> Goal of the exercise: Report the count of lines holding "brown" in the records, with no other words.

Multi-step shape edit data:
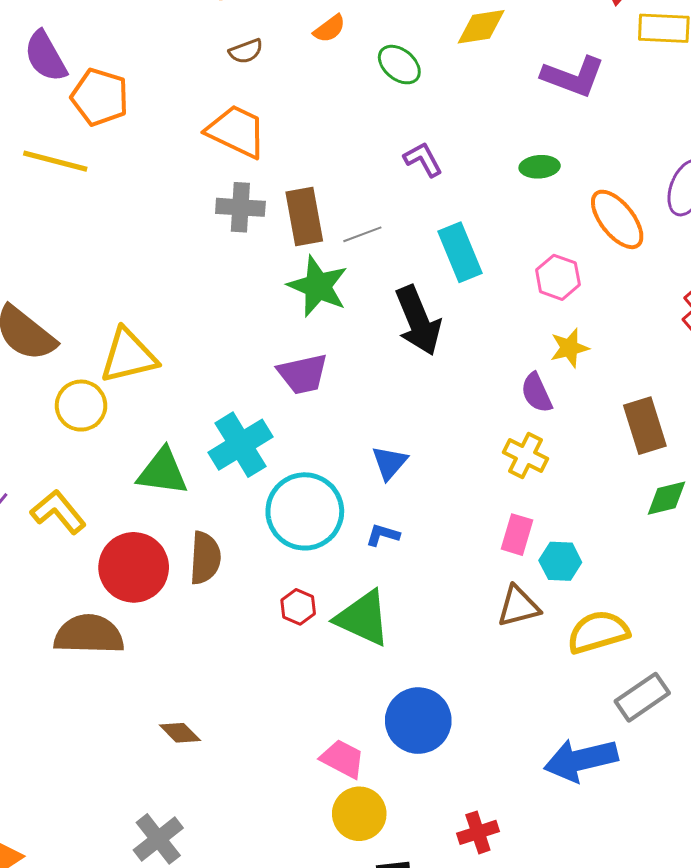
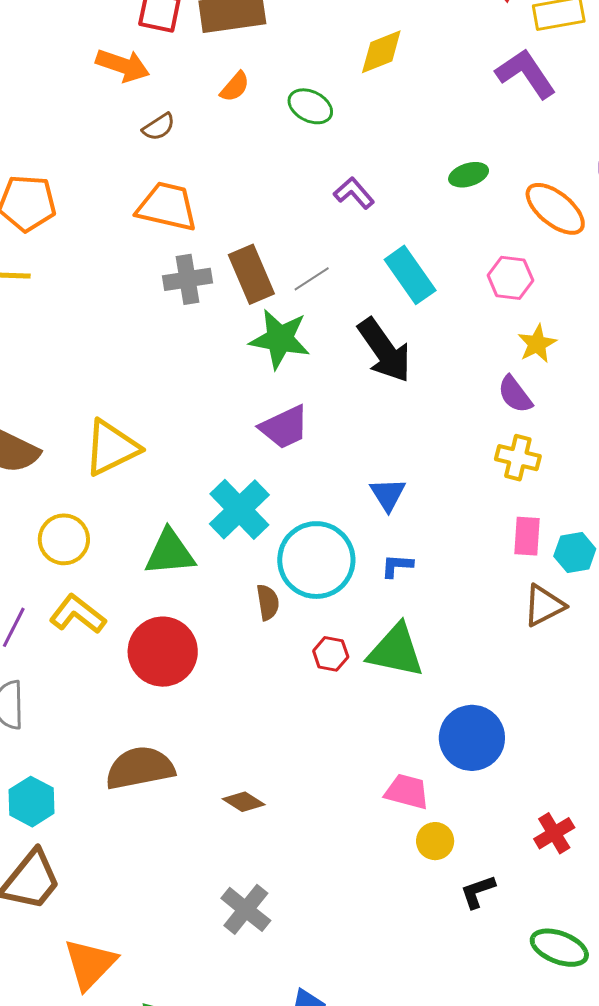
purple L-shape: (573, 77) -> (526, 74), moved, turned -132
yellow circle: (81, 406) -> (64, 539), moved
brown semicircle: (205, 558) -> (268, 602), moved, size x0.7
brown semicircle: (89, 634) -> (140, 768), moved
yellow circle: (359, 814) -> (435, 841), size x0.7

> Response area: 2